┌─ DATA PROVIDED

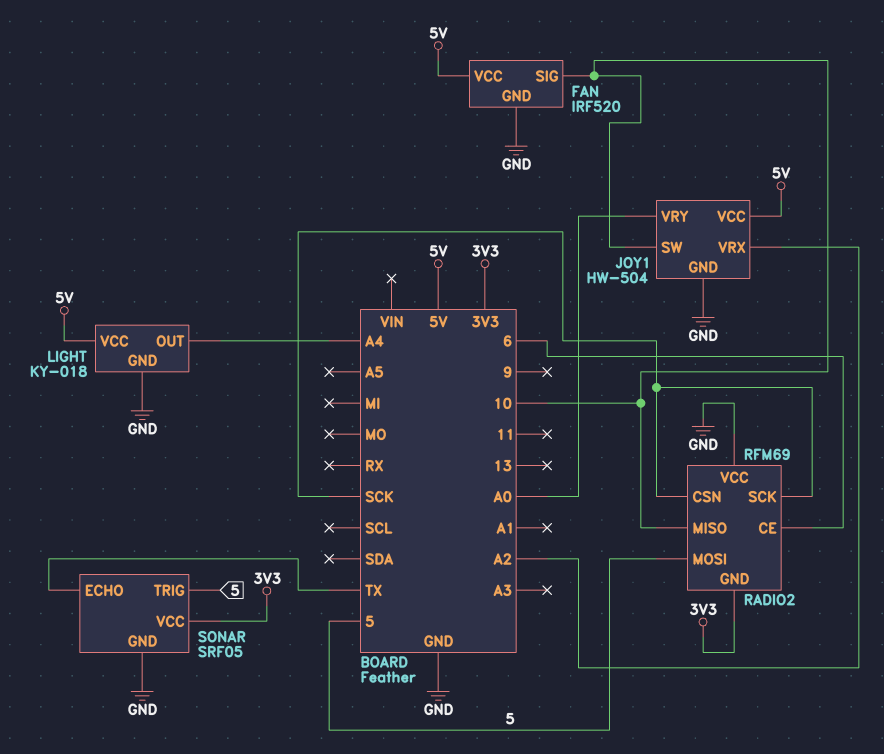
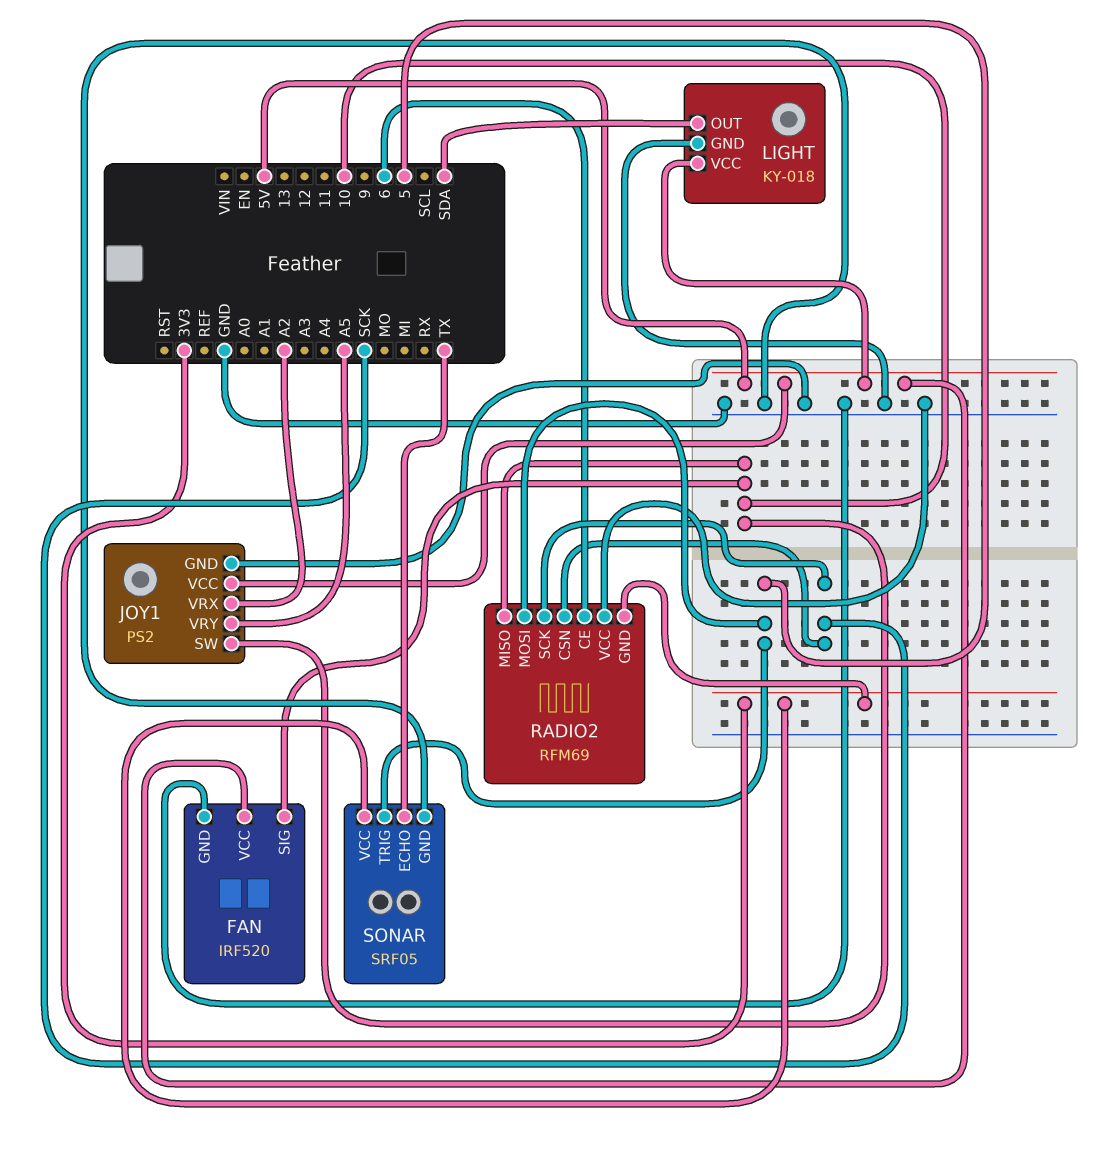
JOY1: HW-504 -> PS2
JOY1 pin VRY: A0 -> A5
LIGHT pin OUT: A4 -> SDA

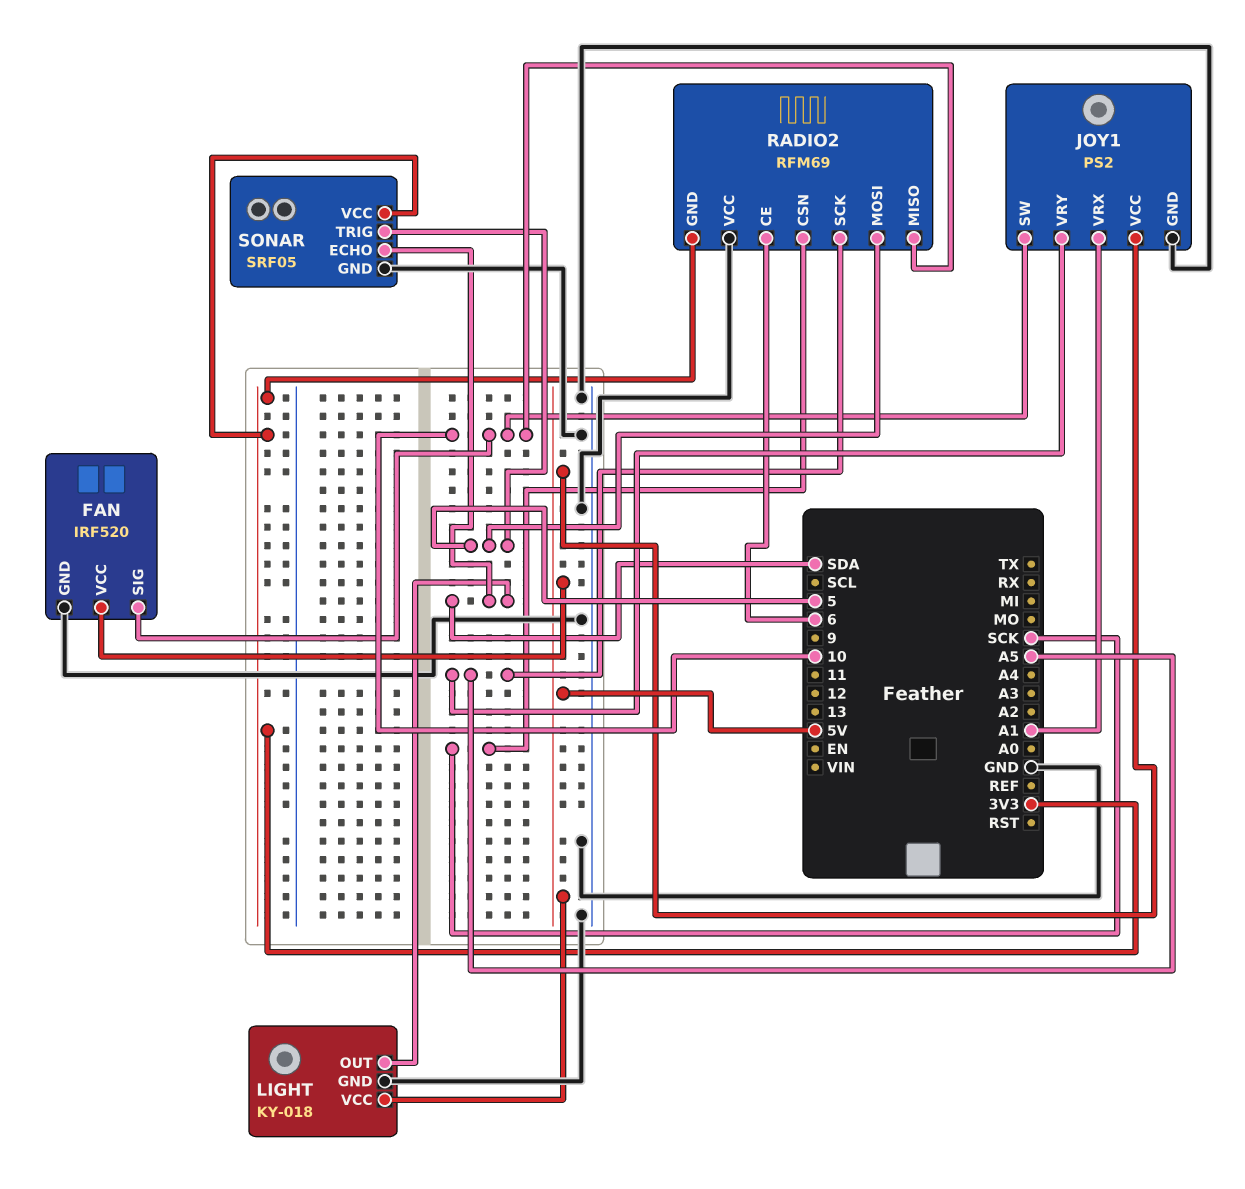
JOY1 pin VRX: A2 -> A1
RADIO2 pin SCK: SCK -> A5
SONAR pin ECHO: TX -> SDA

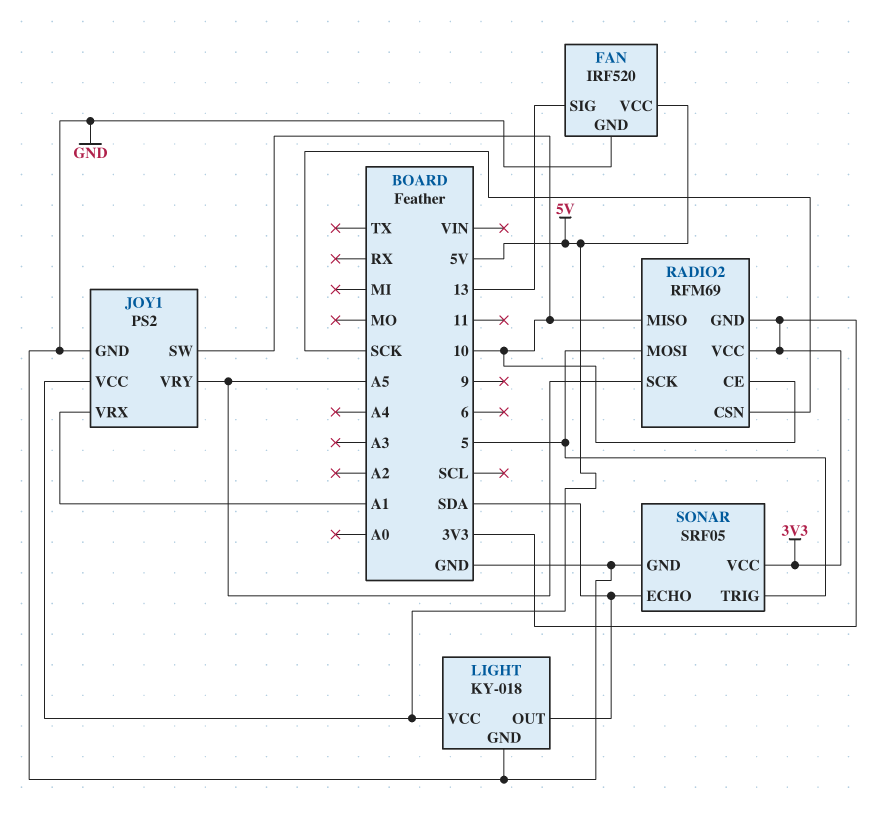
FAN pin SIG: 10 -> 13
RADIO2 pin CE: 6 -> 10
RADIO2 pin VCC: GND -> 3V3

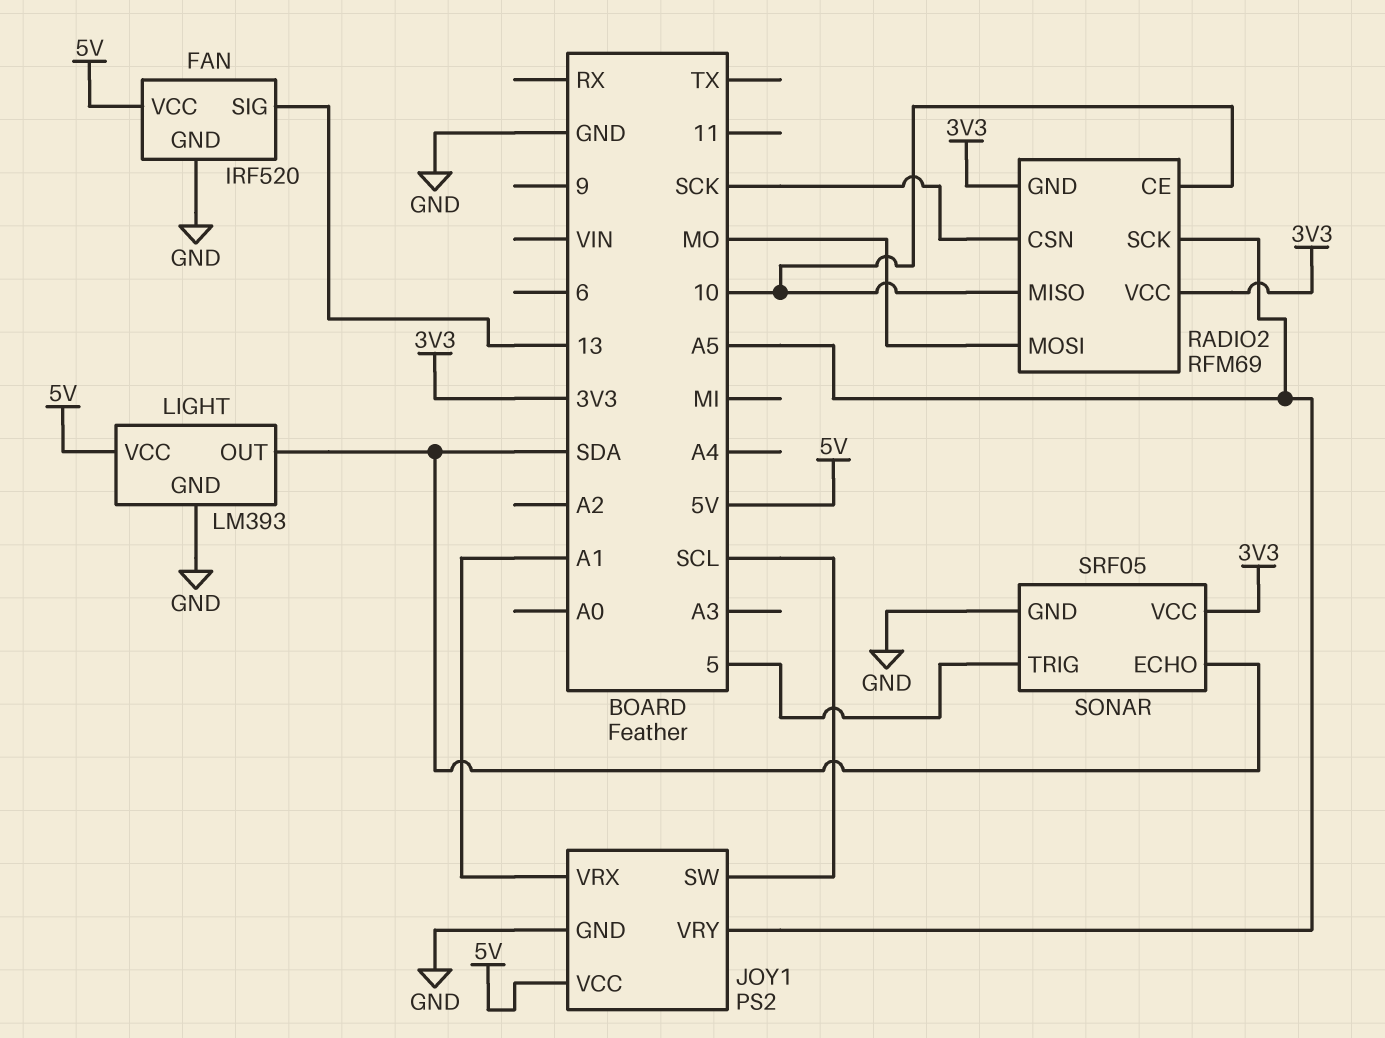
JOY1 pin SW: 10 -> SCL
LIGHT: KY-018 -> LM393
RADIO2 pin MOSI: 5 -> MO

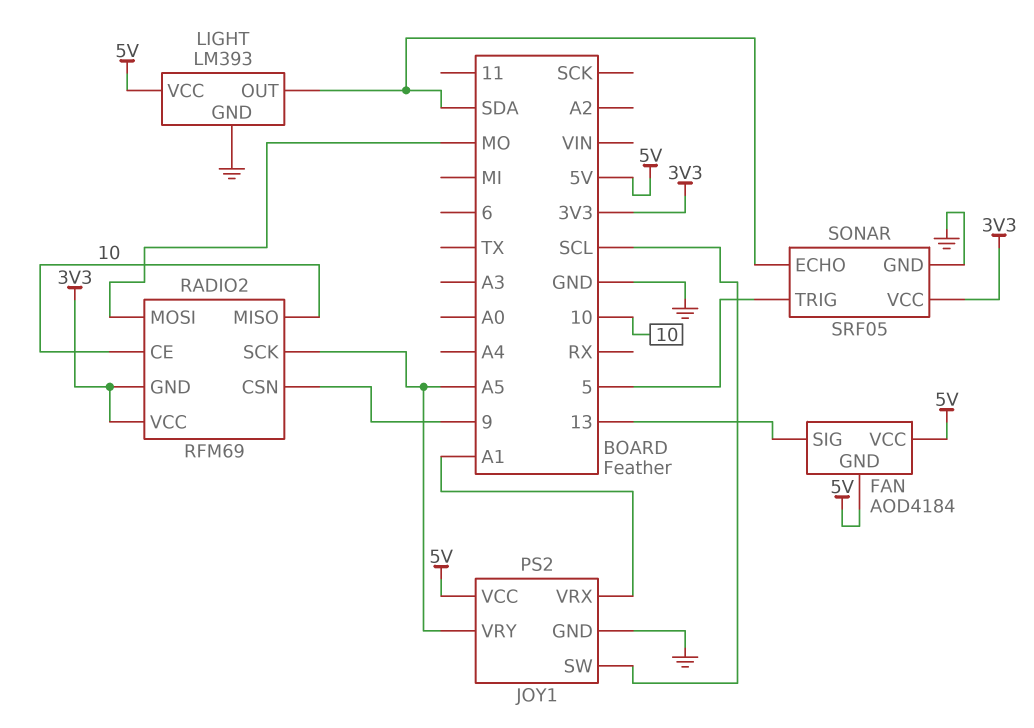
FAN: IRF520 -> AOD4184
FAN pin GND: GND -> 5V
RADIO2 pin CSN: SCK -> 9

└─

■ WORK ORDER ■
Reproduce all entries without any change, and omit the pictures.

■ SOLUTION TO THIS EXERCISE ■
JOY1: HW-504 -> PS2
JOY1 pin VRY: A0 -> A5
LIGHT pin OUT: A4 -> SDA

JOY1 pin VRX: A2 -> A1
RADIO2 pin SCK: SCK -> A5
SONAR pin ECHO: TX -> SDA

FAN pin SIG: 10 -> 13
RADIO2 pin CE: 6 -> 10
RADIO2 pin VCC: GND -> 3V3

JOY1 pin SW: 10 -> SCL
LIGHT: KY-018 -> LM393
RADIO2 pin MOSI: 5 -> MO

FAN: IRF520 -> AOD4184
FAN pin GND: GND -> 5V
RADIO2 pin CSN: SCK -> 9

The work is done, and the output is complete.